Problem requirements => From the line containing "RTC1 pin SQW: RX -> D8" to the end of the records below, both included, every line should be repeated exactly; pictures should be dropped.

Records supplied =>
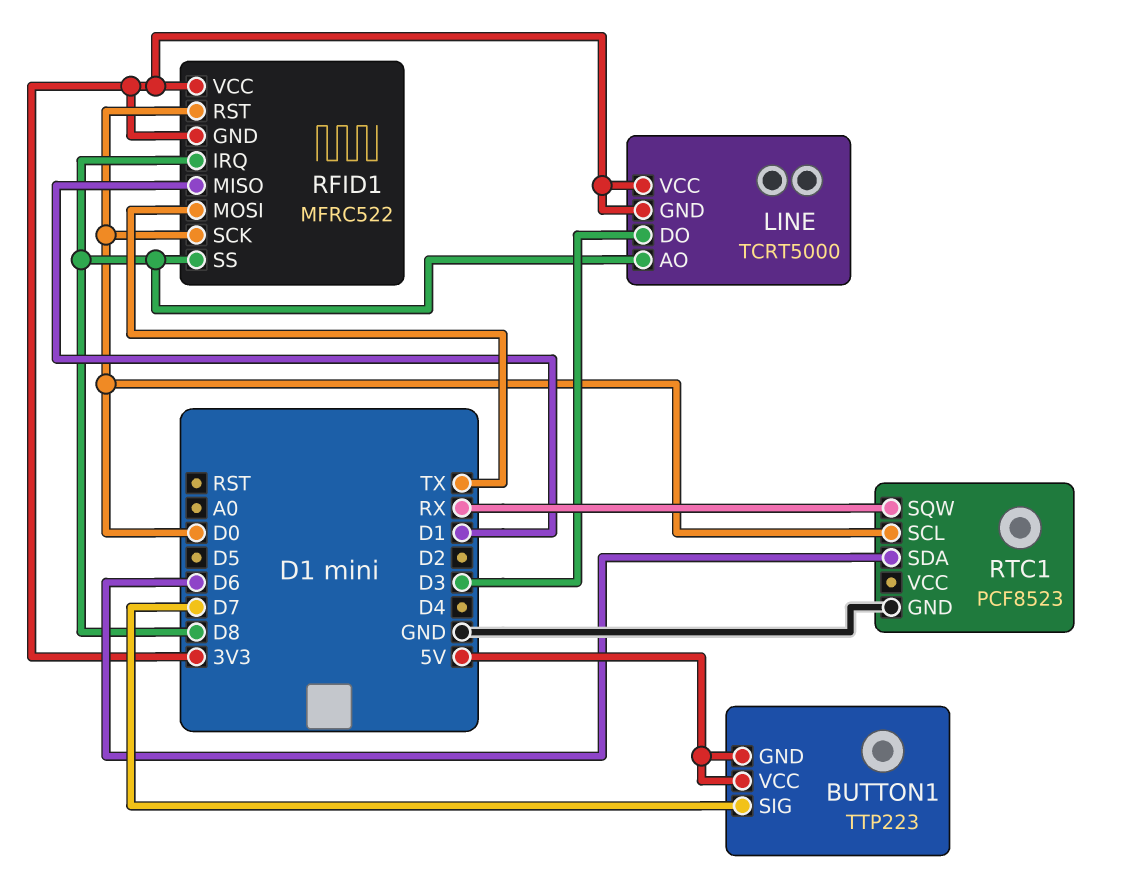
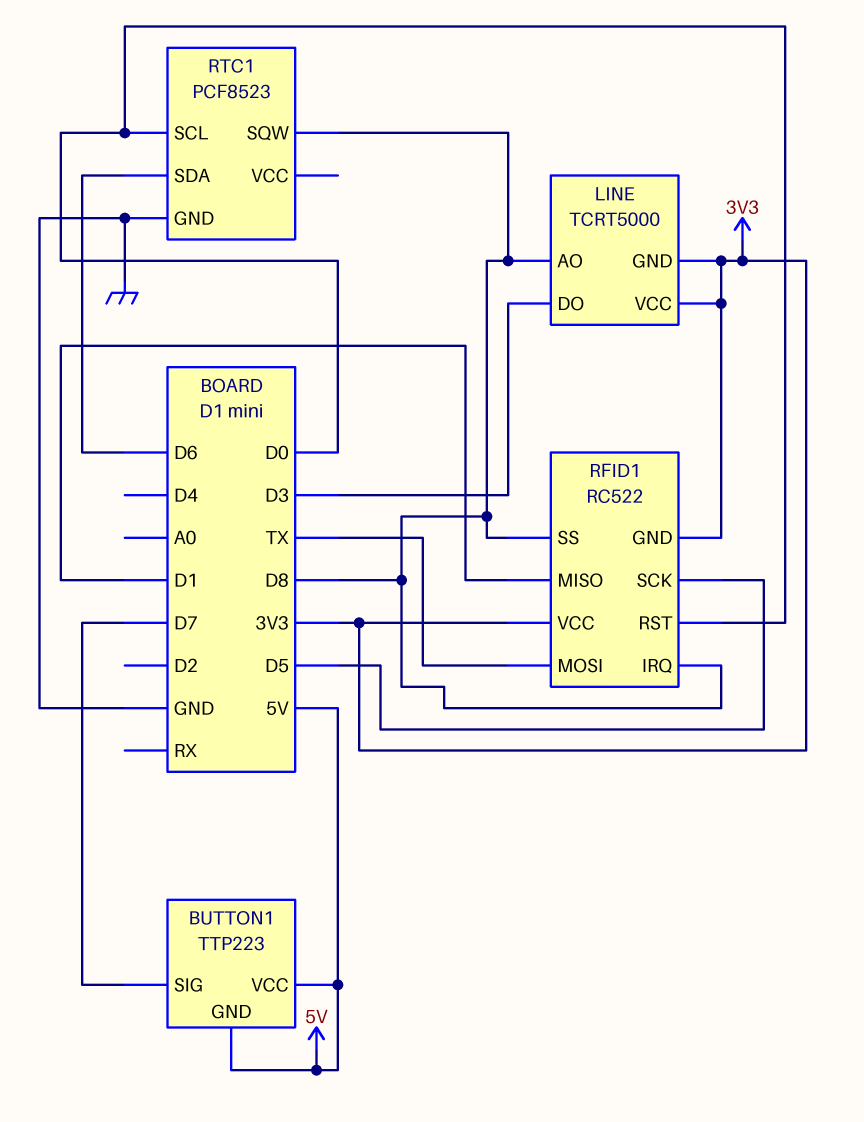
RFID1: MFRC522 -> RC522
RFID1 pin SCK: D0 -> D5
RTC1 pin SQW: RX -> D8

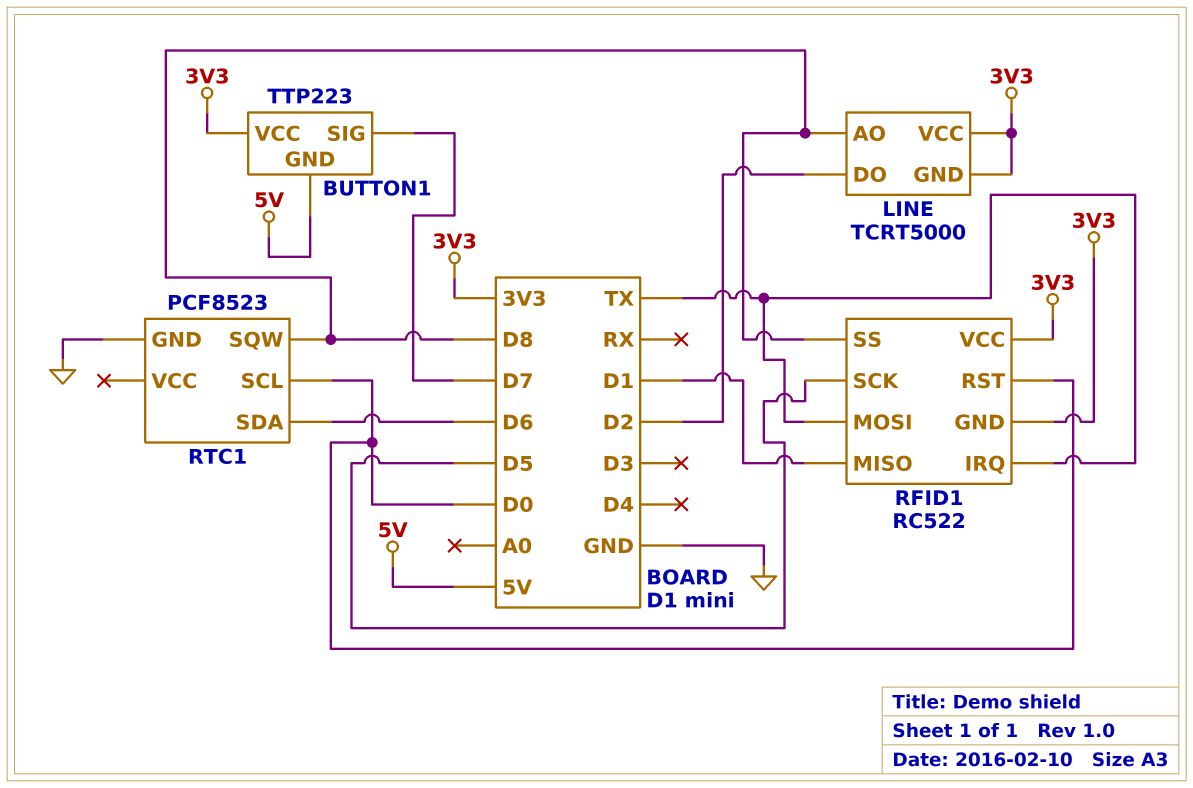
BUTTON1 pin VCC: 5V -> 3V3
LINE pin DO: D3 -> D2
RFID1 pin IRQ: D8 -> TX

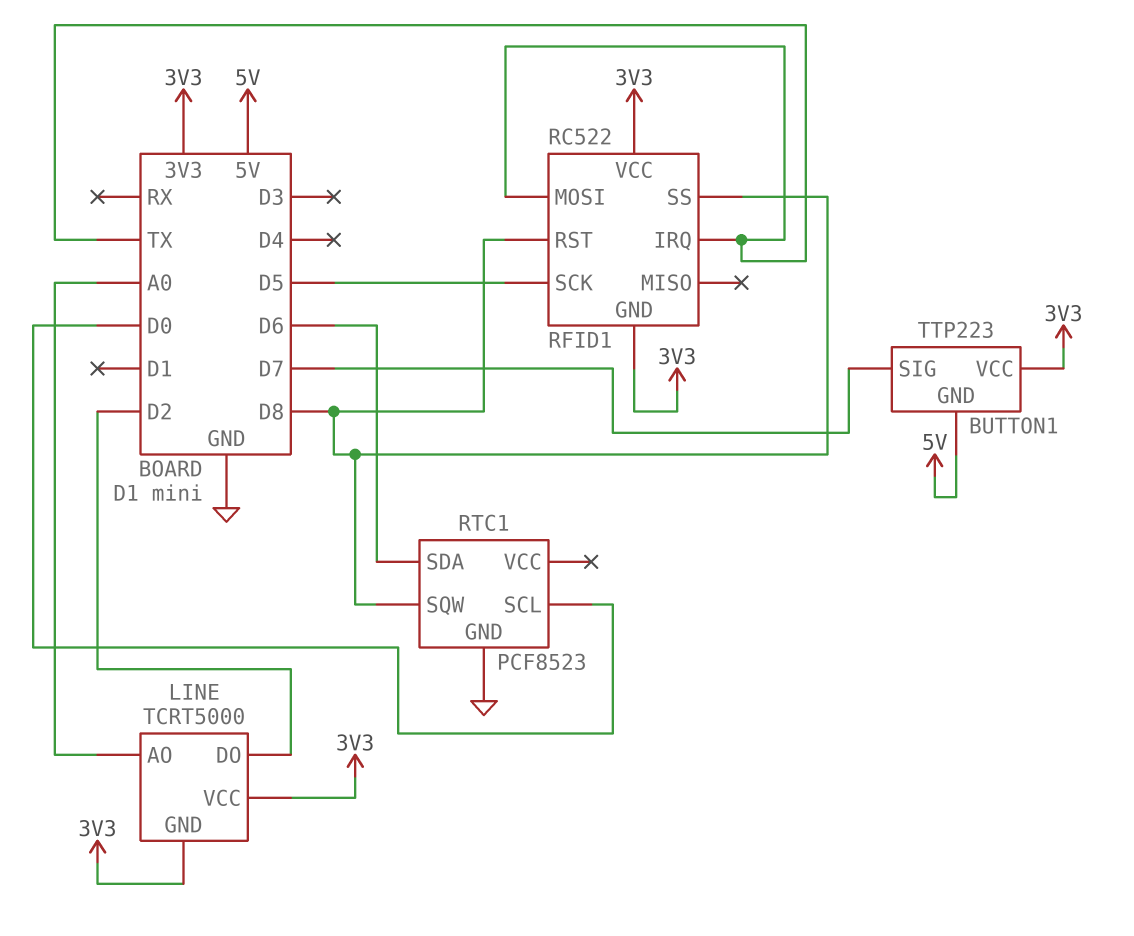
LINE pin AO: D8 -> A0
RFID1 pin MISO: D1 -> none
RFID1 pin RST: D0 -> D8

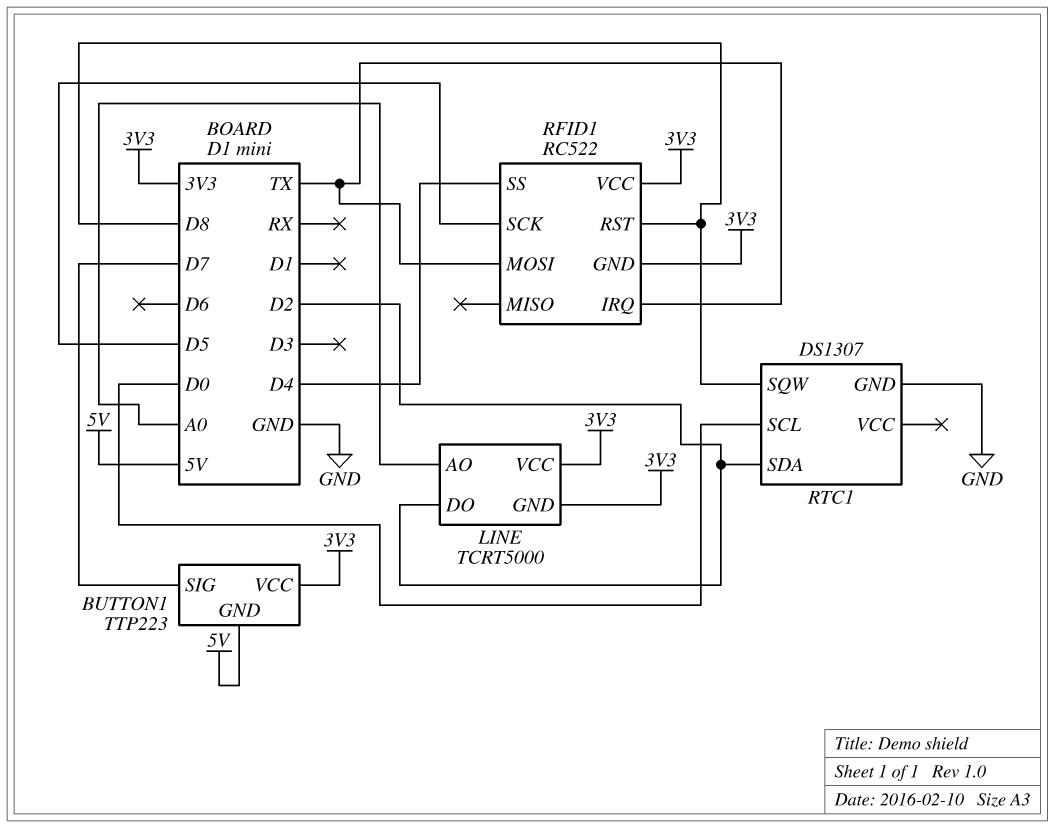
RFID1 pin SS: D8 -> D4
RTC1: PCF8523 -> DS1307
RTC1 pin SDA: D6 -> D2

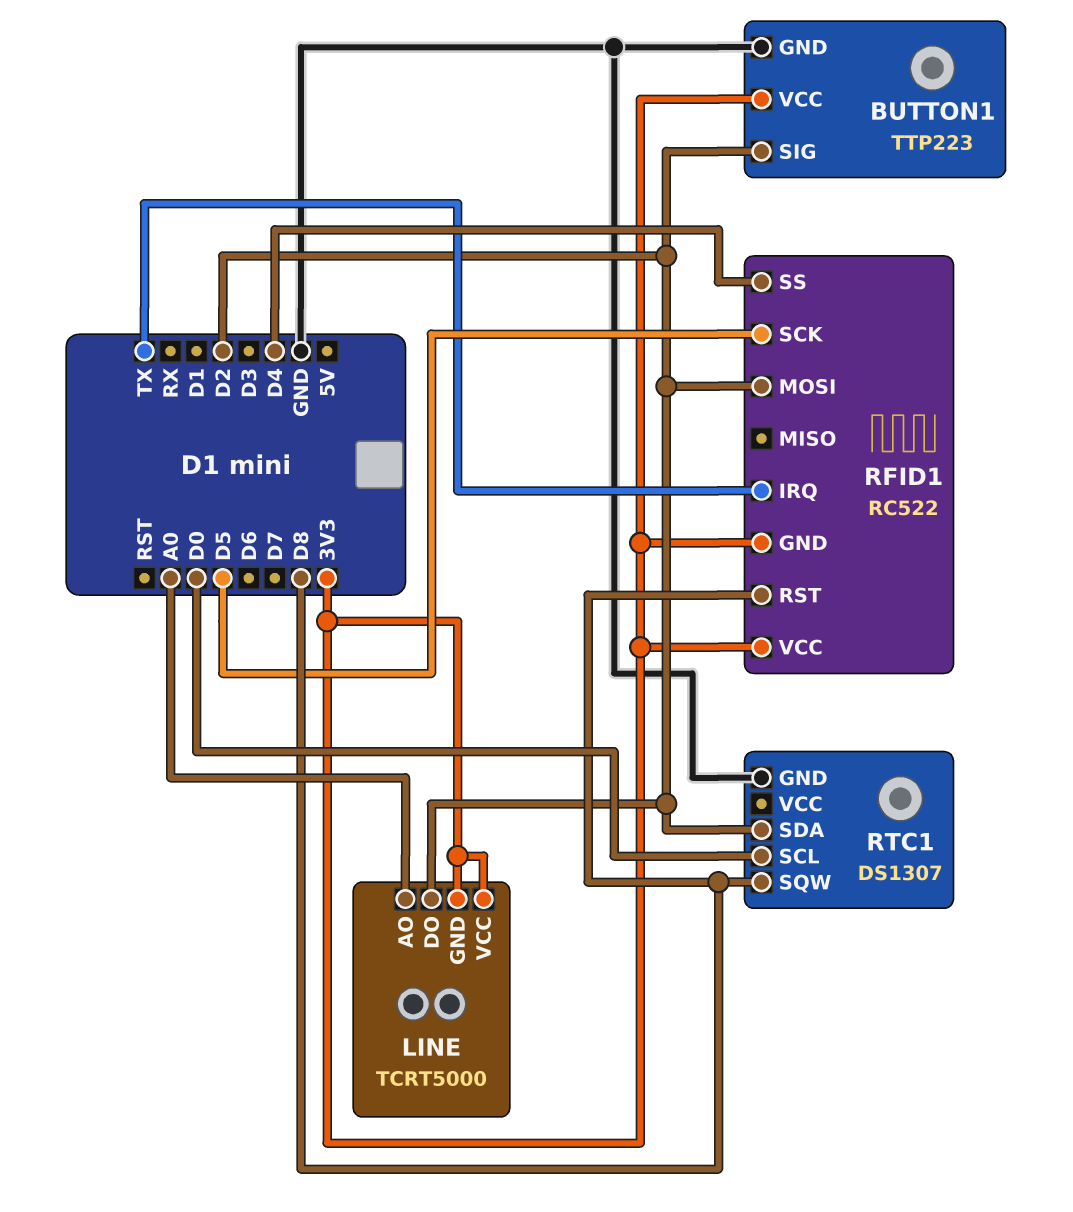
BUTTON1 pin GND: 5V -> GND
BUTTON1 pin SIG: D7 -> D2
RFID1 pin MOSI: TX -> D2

Exercise solution =>
RTC1 pin SQW: RX -> D8

BUTTON1 pin VCC: 5V -> 3V3
LINE pin DO: D3 -> D2
RFID1 pin IRQ: D8 -> TX

LINE pin AO: D8 -> A0
RFID1 pin MISO: D1 -> none
RFID1 pin RST: D0 -> D8

RFID1 pin SS: D8 -> D4
RTC1: PCF8523 -> DS1307
RTC1 pin SDA: D6 -> D2

BUTTON1 pin GND: 5V -> GND
BUTTON1 pin SIG: D7 -> D2
RFID1 pin MOSI: TX -> D2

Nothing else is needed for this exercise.